TASK OBJECTIVE:
Please repeat the line that contains "371 508 417]" and every line after it, exactly, through the end of the records.

GIVEN RECORDS:

──────────

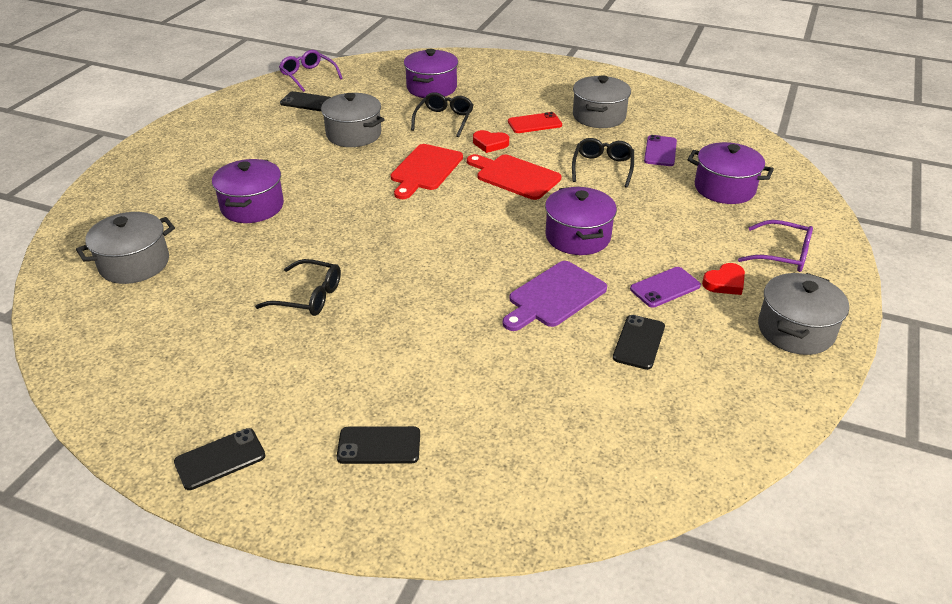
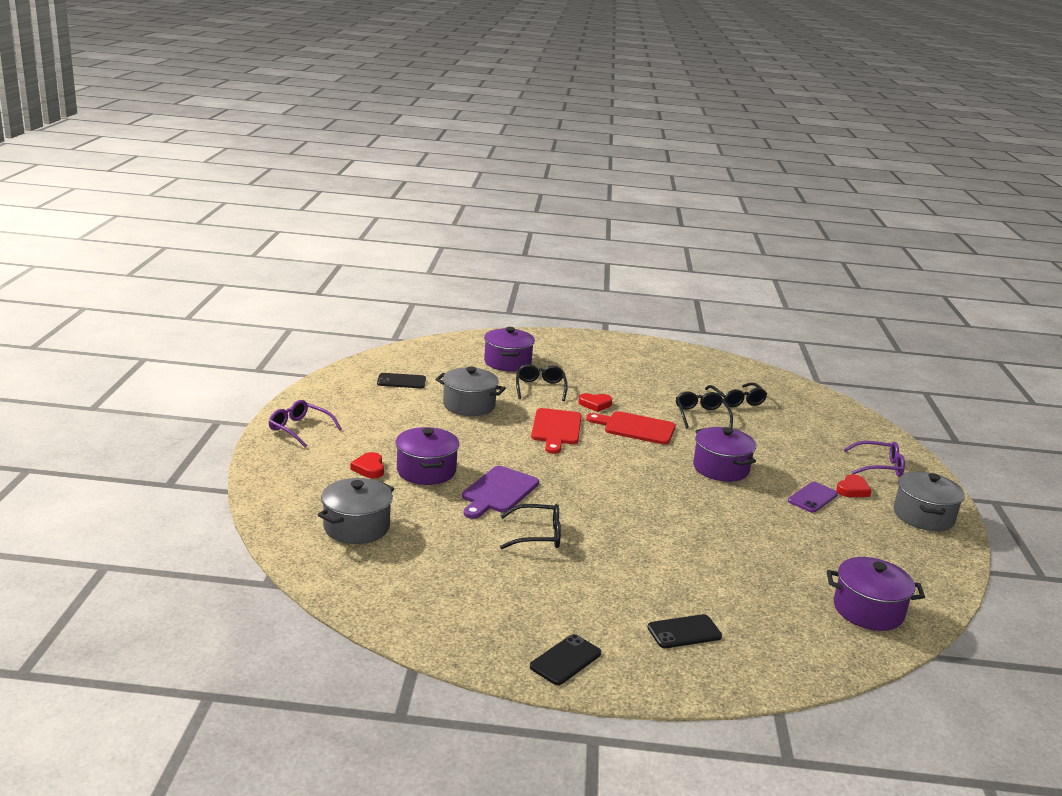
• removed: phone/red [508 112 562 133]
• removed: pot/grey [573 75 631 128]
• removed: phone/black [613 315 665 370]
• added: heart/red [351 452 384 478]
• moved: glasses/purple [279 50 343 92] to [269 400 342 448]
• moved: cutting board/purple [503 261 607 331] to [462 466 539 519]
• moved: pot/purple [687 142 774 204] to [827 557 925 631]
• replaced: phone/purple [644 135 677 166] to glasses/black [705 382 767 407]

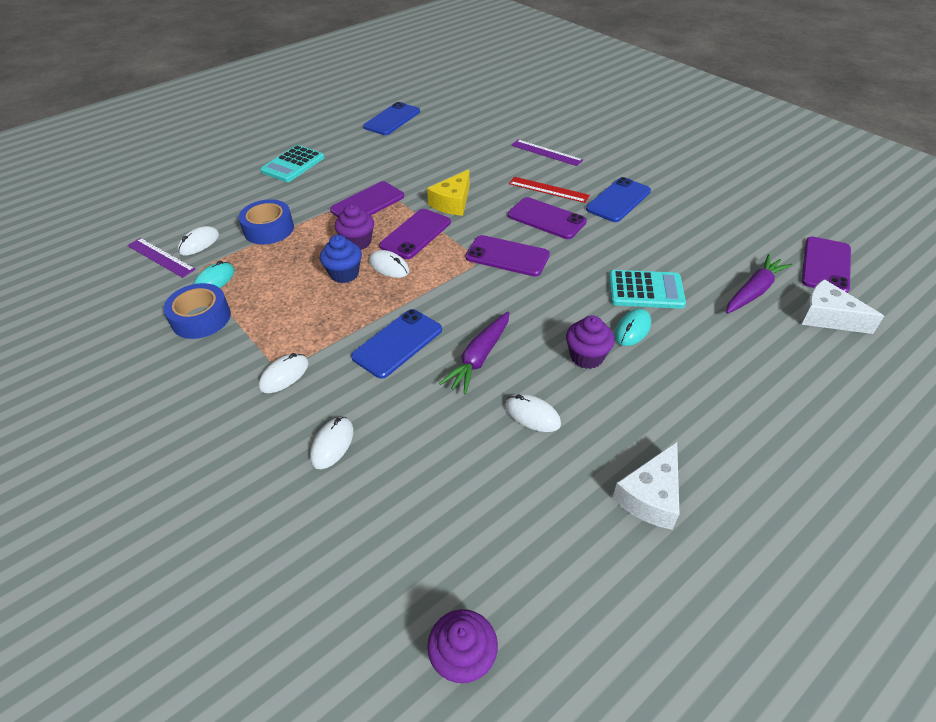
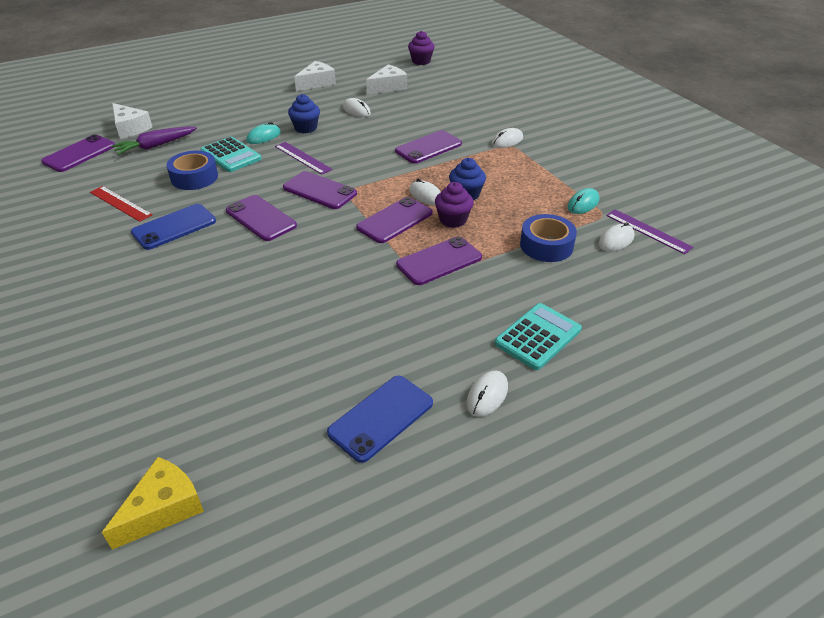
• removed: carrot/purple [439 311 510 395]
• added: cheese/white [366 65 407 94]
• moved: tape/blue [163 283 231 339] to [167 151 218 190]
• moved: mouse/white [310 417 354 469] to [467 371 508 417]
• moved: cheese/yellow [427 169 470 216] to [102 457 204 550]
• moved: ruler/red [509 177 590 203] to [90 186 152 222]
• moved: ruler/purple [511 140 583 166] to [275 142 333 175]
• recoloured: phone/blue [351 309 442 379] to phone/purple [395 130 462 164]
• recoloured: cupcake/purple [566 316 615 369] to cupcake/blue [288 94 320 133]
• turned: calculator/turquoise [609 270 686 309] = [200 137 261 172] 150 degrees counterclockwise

──────────

WORKED SOLUTION:
• moved: mouse/white [310 417 354 469] to [467 371 508 417]
• moved: cheese/yellow [427 169 470 216] to [102 457 204 550]
• moved: ruler/red [509 177 590 203] to [90 186 152 222]
• moved: ruler/purple [511 140 583 166] to [275 142 333 175]
• recoloured: phone/blue [351 309 442 379] to phone/purple [395 130 462 164]
• recoloured: cupcake/purple [566 316 615 369] to cupcake/blue [288 94 320 133]
• turned: calculator/turquoise [609 270 686 309] = [200 137 261 172] 150 degrees counterclockwise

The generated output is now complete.